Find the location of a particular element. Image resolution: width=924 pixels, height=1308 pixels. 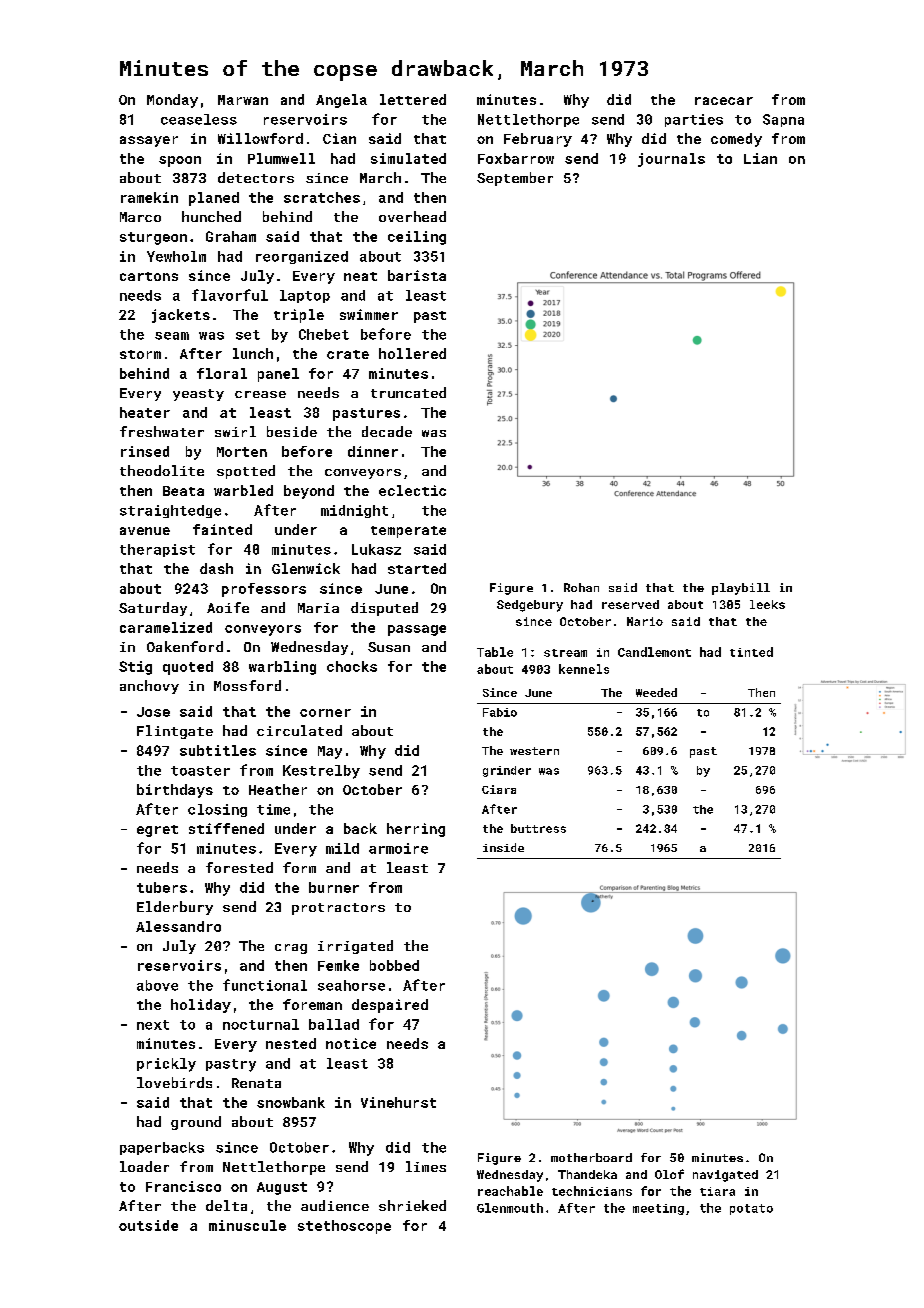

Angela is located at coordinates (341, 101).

· · · · · · ·

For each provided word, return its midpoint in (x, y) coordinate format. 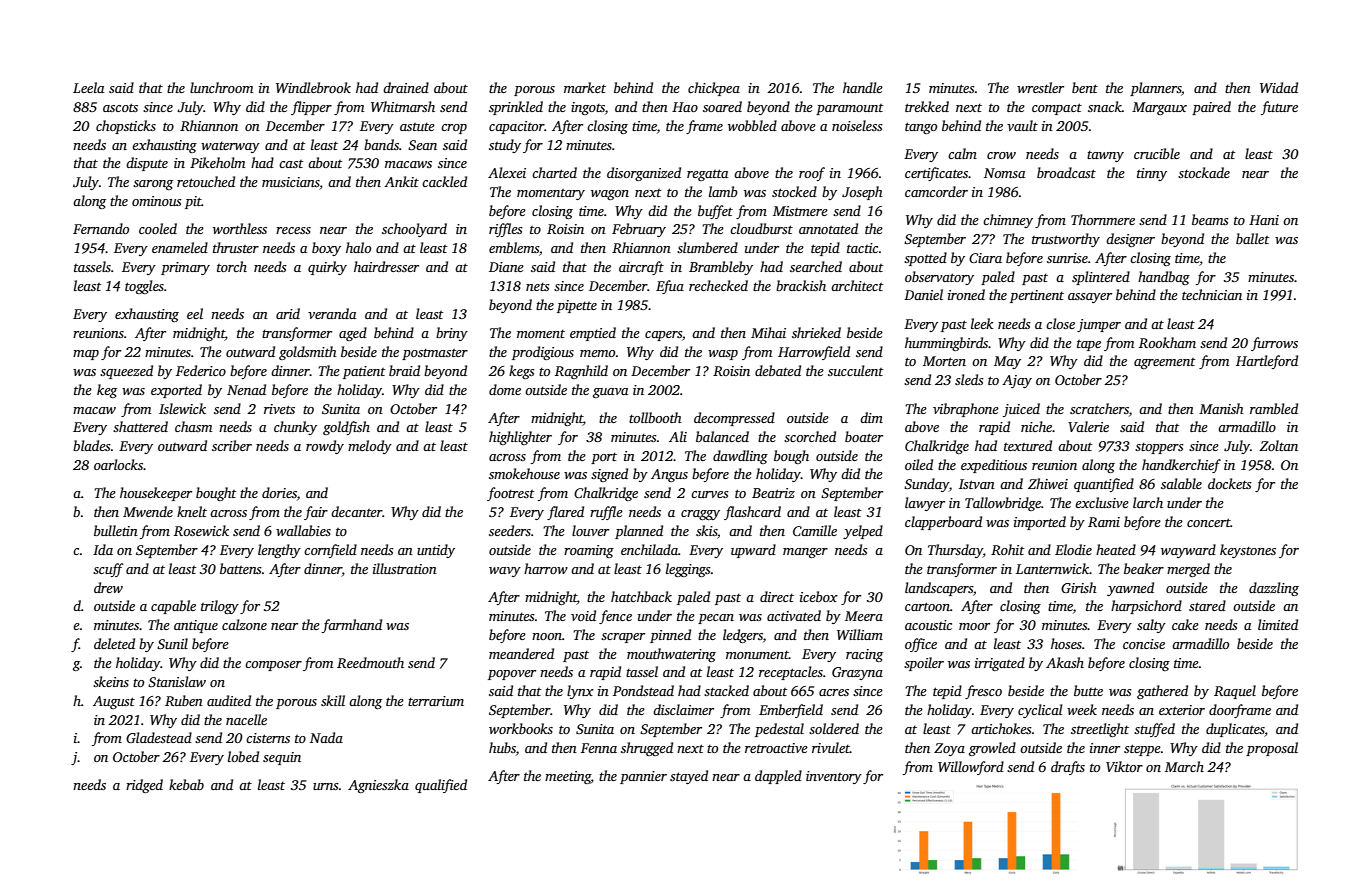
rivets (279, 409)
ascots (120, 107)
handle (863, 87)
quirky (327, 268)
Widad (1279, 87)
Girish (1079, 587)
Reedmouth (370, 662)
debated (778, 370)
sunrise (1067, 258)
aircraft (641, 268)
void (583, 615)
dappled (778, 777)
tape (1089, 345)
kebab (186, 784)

· · · · · · ·

Your goal:
Reproduce word for word the lines starting at the one containing "Find the location" and ending at the one containing "Angela is located at coordinates (341, 101).", both included. Leave the pictures out of your answer.

Worked solution:
Find the location of a particular element. Image resolution: width=924 pixels, height=1308 pixels. 

Angela is located at coordinates (341, 101).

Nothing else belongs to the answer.